───── DATA ─────

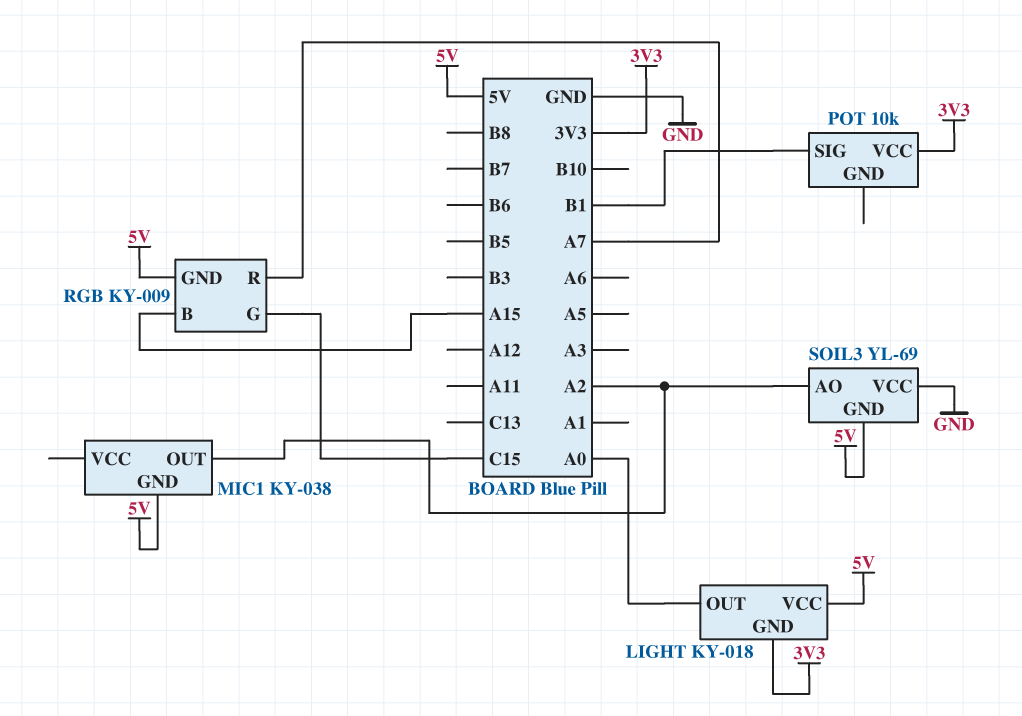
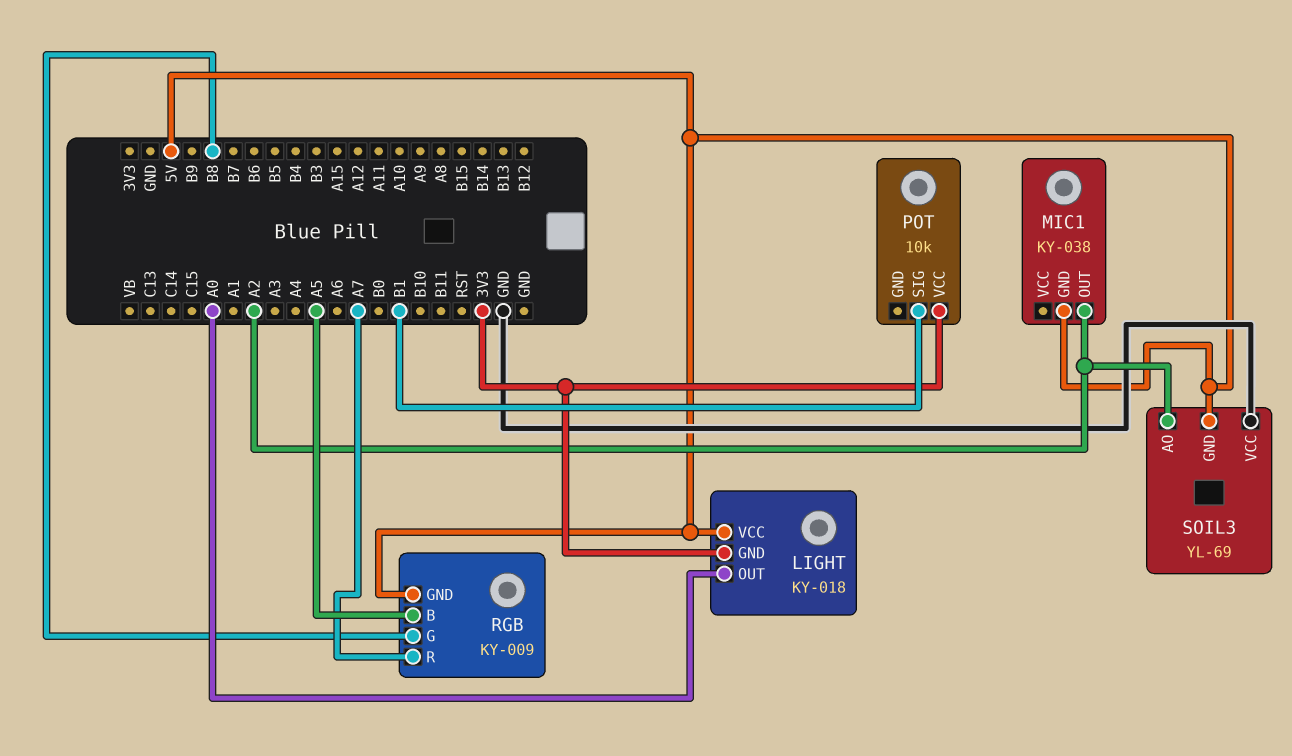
RGB pin B: A15 -> A5
RGB pin G: C15 -> B8

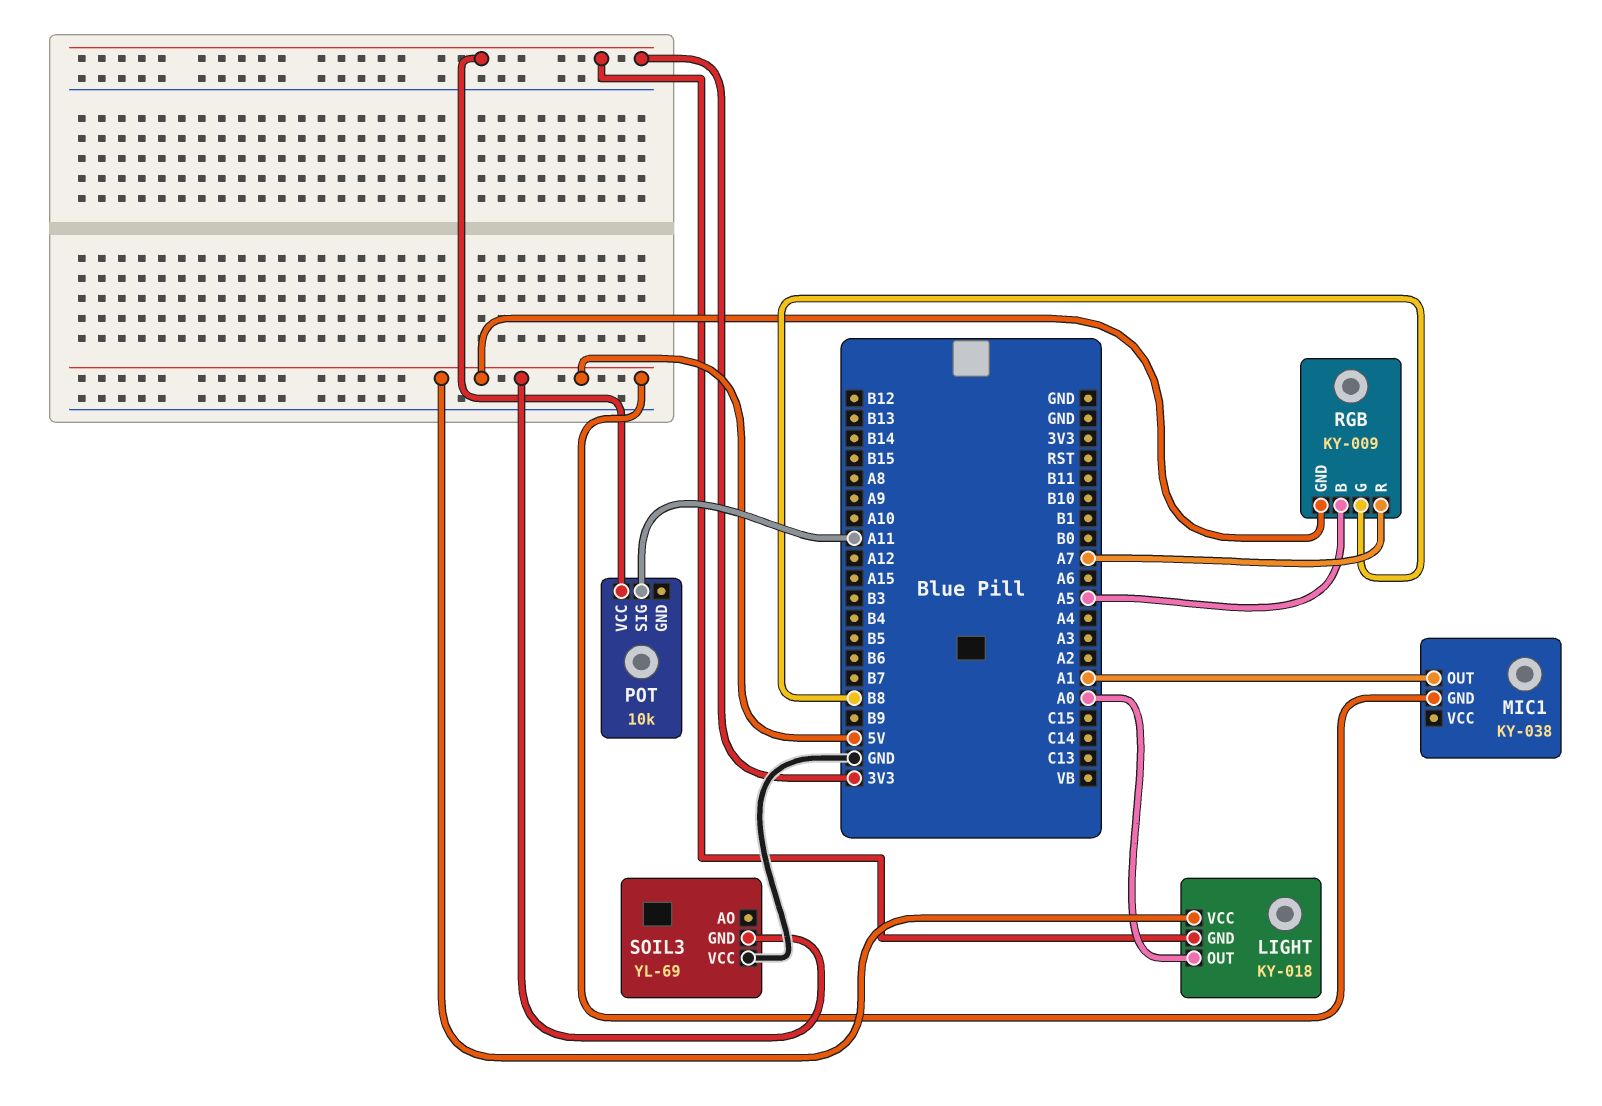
MIC1 pin OUT: A2 -> A1
POT pin SIG: B1 -> A11
SOIL3 pin AO: A2 -> none

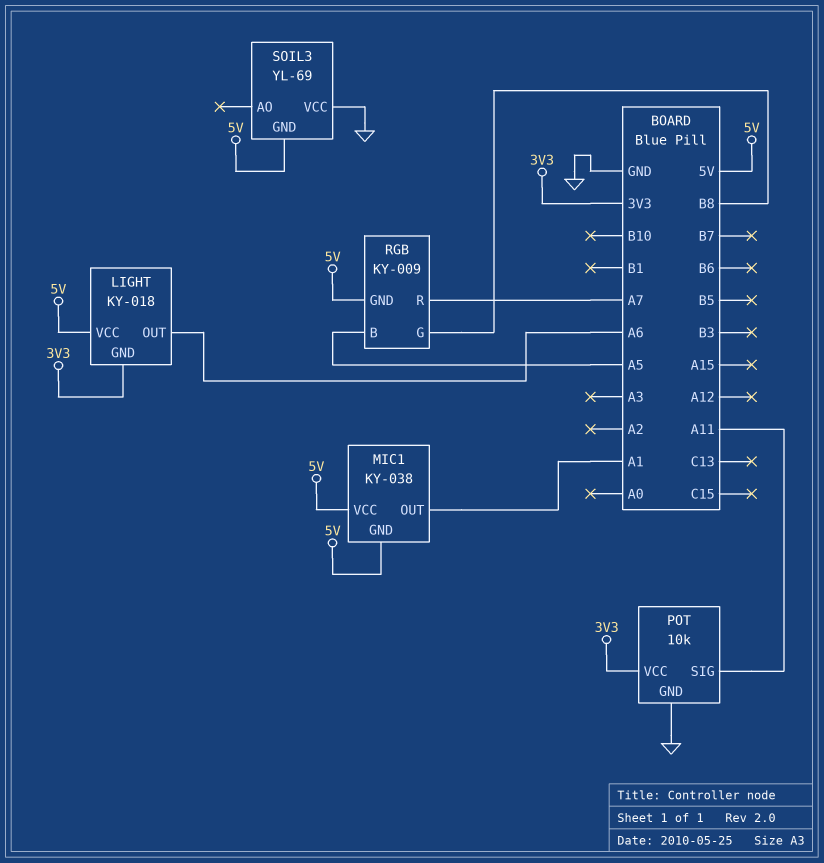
LIGHT pin OUT: A0 -> A6
MIC1 pin VCC: none -> 5V
POT pin GND: none -> GND

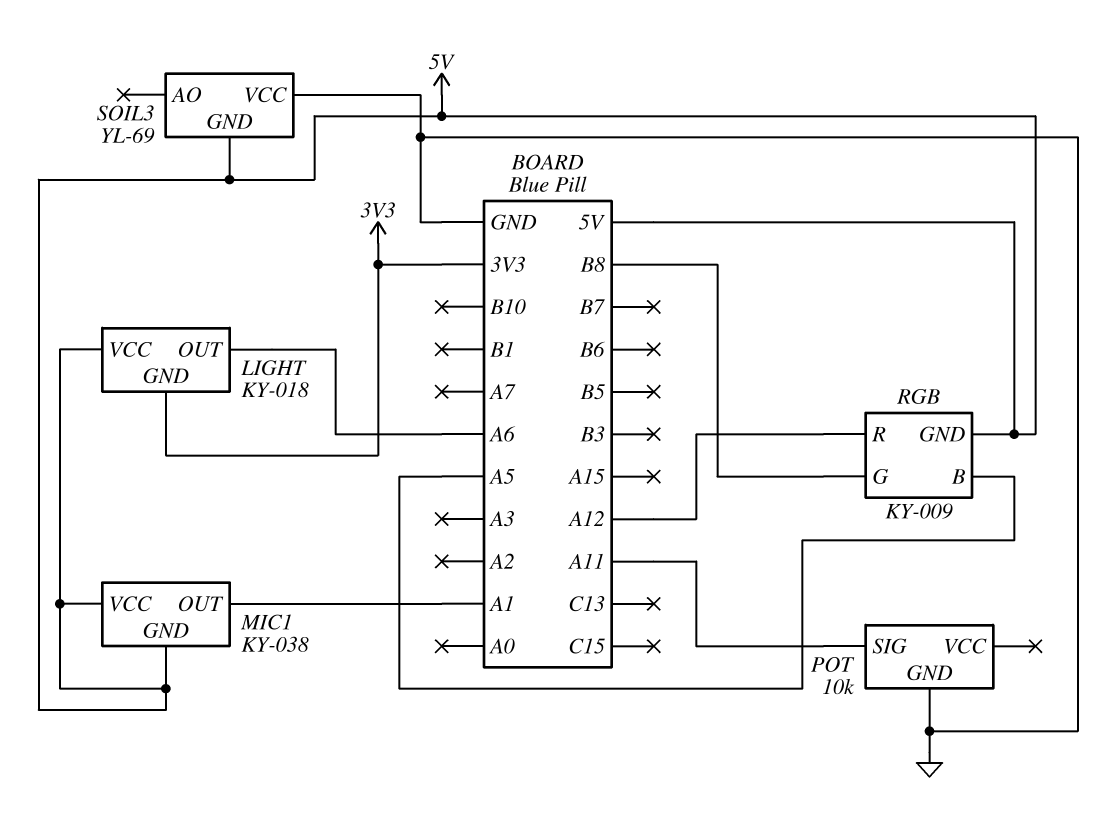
POT pin VCC: 3V3 -> none
RGB pin R: A7 -> A12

─────

TASK BRIEF = Copy the records above exactly, omitting every picture.

TASK ANSWER =
RGB pin B: A15 -> A5
RGB pin G: C15 -> B8

MIC1 pin OUT: A2 -> A1
POT pin SIG: B1 -> A11
SOIL3 pin AO: A2 -> none

LIGHT pin OUT: A0 -> A6
MIC1 pin VCC: none -> 5V
POT pin GND: none -> GND

POT pin VCC: 3V3 -> none
RGB pin R: A7 -> A12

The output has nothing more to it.